*EXERCISE DETAILS:* After finding the line that contains "red mug: 4 -> 3" in the material below, print that line and all subsequent lines exactly, up to and including the last.

=== INPUT MATERIAL ===

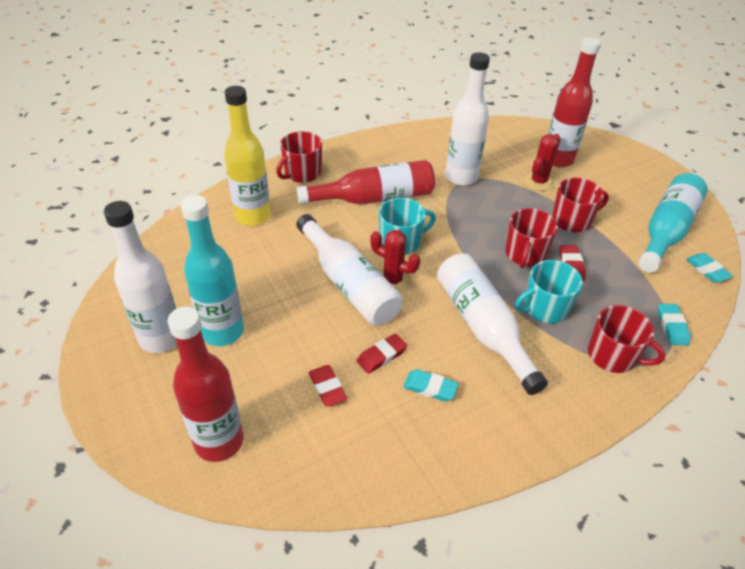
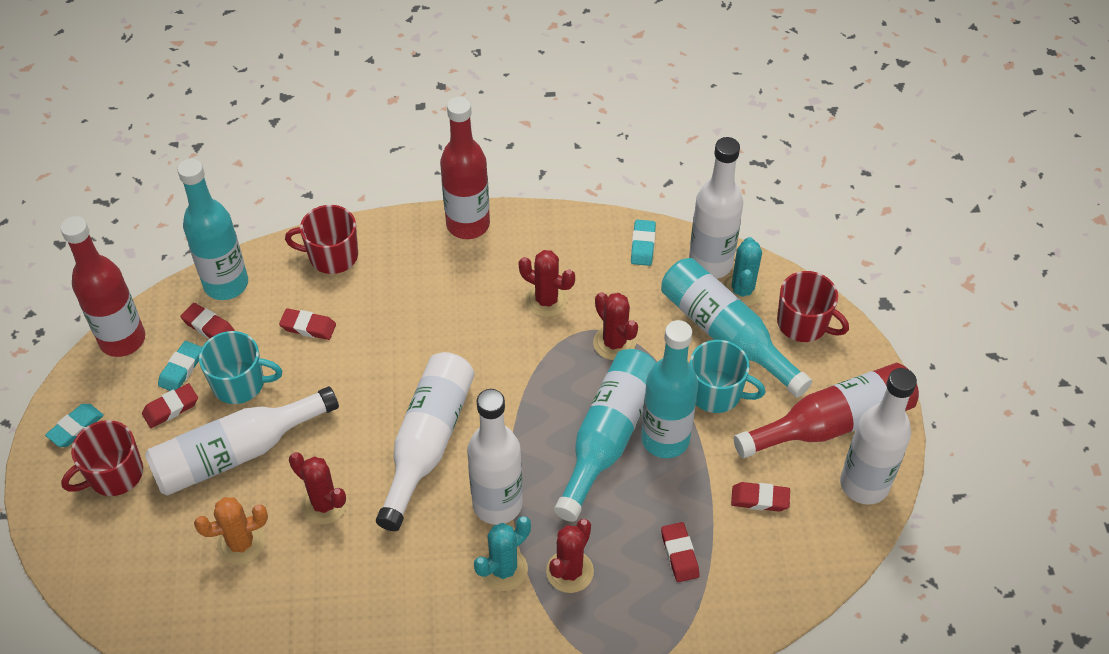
orange cactus: 0 -> 1
red cactus: 2 -> 4
red eraser: 3 -> 5
red mug: 4 -> 3
turquoise bottle: 2 -> 4
turquoise cactus: 0 -> 2
white bottle: 4 -> 5
yellow bottle: 1 -> 0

===

*RESULT BELOW:*
red mug: 4 -> 3
turquoise bottle: 2 -> 4
turquoise cactus: 0 -> 2
white bottle: 4 -> 5
yellow bottle: 1 -> 0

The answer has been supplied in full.